# Objective
Can you update the material below so that every "Choices" becomes "Options", with nothing else changed?

======== Available data

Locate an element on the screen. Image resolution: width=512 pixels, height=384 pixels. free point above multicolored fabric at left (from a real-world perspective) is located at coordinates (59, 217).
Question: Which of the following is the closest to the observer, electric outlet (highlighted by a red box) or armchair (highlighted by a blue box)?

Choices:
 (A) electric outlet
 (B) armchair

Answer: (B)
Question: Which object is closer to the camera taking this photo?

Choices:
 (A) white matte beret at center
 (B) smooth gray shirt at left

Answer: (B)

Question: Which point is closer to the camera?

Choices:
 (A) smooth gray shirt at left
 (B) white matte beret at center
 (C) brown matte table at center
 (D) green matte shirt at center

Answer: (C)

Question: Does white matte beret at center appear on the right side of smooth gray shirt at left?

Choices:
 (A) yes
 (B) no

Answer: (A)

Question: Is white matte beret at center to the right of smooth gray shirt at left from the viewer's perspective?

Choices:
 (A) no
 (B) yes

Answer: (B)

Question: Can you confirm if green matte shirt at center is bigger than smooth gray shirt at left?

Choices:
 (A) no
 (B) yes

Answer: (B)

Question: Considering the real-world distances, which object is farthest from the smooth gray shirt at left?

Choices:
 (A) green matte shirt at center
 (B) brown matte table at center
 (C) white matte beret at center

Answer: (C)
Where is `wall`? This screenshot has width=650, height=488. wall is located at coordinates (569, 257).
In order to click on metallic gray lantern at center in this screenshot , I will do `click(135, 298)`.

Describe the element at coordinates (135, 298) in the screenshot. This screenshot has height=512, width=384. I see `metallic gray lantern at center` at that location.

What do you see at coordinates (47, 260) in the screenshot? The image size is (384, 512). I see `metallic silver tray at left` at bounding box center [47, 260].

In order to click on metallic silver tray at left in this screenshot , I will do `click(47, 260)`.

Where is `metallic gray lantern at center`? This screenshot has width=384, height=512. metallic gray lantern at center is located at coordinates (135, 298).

================

# Answer to the task
Locate an element on the screen. Image resolution: width=512 pixels, height=384 pixels. free point above multicolored fabric at left (from a real-world perspective) is located at coordinates (59, 217).
Question: Which of the following is the closest to the observer, electric outlet (highlighted by a red box) or armchair (highlighted by a blue box)?

Options:
 (A) electric outlet
 (B) armchair

Answer: (B)
Question: Which object is closer to the camera taking this photo?

Options:
 (A) white matte beret at center
 (B) smooth gray shirt at left

Answer: (B)

Question: Which point is closer to the camera?

Options:
 (A) smooth gray shirt at left
 (B) white matte beret at center
 (C) brown matte table at center
 (D) green matte shirt at center

Answer: (C)

Question: Does white matte beret at center appear on the right side of smooth gray shirt at left?

Options:
 (A) yes
 (B) no

Answer: (A)

Question: Is white matte beret at center to the right of smooth gray shirt at left from the viewer's perspective?

Options:
 (A) no
 (B) yes

Answer: (B)

Question: Can you confirm if green matte shirt at center is bigger than smooth gray shirt at left?

Options:
 (A) no
 (B) yes

Answer: (B)

Question: Considering the real-world distances, which object is farthest from the smooth gray shirt at left?

Options:
 (A) green matte shirt at center
 (B) brown matte table at center
 (C) white matte beret at center

Answer: (C)
Where is `wall`? This screenshot has width=650, height=488. wall is located at coordinates (569, 257).
In order to click on metallic gray lantern at center in this screenshot , I will do `click(135, 298)`.

Describe the element at coordinates (135, 298) in the screenshot. This screenshot has height=512, width=384. I see `metallic gray lantern at center` at that location.

What do you see at coordinates (47, 260) in the screenshot? The image size is (384, 512). I see `metallic silver tray at left` at bounding box center [47, 260].

In order to click on metallic silver tray at left in this screenshot , I will do `click(47, 260)`.

Where is `metallic gray lantern at center`? This screenshot has width=384, height=512. metallic gray lantern at center is located at coordinates (135, 298).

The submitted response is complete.